Work instructions: Every entry needs to be duplicated exactly.

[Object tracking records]
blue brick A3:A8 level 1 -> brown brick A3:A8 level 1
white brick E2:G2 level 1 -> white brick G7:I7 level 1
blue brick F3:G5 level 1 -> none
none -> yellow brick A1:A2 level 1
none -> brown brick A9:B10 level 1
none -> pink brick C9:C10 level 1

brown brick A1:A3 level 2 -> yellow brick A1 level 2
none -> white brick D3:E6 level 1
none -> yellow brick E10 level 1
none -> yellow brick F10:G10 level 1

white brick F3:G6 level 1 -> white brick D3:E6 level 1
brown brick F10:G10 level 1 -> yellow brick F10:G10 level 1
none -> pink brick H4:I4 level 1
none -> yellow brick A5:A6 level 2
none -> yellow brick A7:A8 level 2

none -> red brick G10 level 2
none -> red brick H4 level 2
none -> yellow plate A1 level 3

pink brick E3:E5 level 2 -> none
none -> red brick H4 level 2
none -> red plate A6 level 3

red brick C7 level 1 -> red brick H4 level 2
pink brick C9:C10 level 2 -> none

Response for this exercise:
blue brick A3:A8 level 1 -> brown brick A3:A8 level 1
white brick E2:G2 level 1 -> white brick G7:I7 level 1
blue brick F3:G5 level 1 -> none
none -> yellow brick A1:A2 level 1
none -> brown brick A9:B10 level 1
none -> pink brick C9:C10 level 1

brown brick A1:A3 level 2 -> yellow brick A1 level 2
none -> white brick D3:E6 level 1
none -> yellow brick E10 level 1
none -> yellow brick F10:G10 level 1

white brick F3:G6 level 1 -> white brick D3:E6 level 1
brown brick F10:G10 level 1 -> yellow brick F10:G10 level 1
none -> pink brick H4:I4 level 1
none -> yellow brick A5:A6 level 2
none -> yellow brick A7:A8 level 2

none -> red brick G10 level 2
none -> red brick H4 level 2
none -> yellow plate A1 level 3

pink brick E3:E5 level 2 -> none
none -> red brick H4 level 2
none -> red plate A6 level 3

red brick C7 level 1 -> red brick H4 level 2
pink brick C9:C10 level 2 -> none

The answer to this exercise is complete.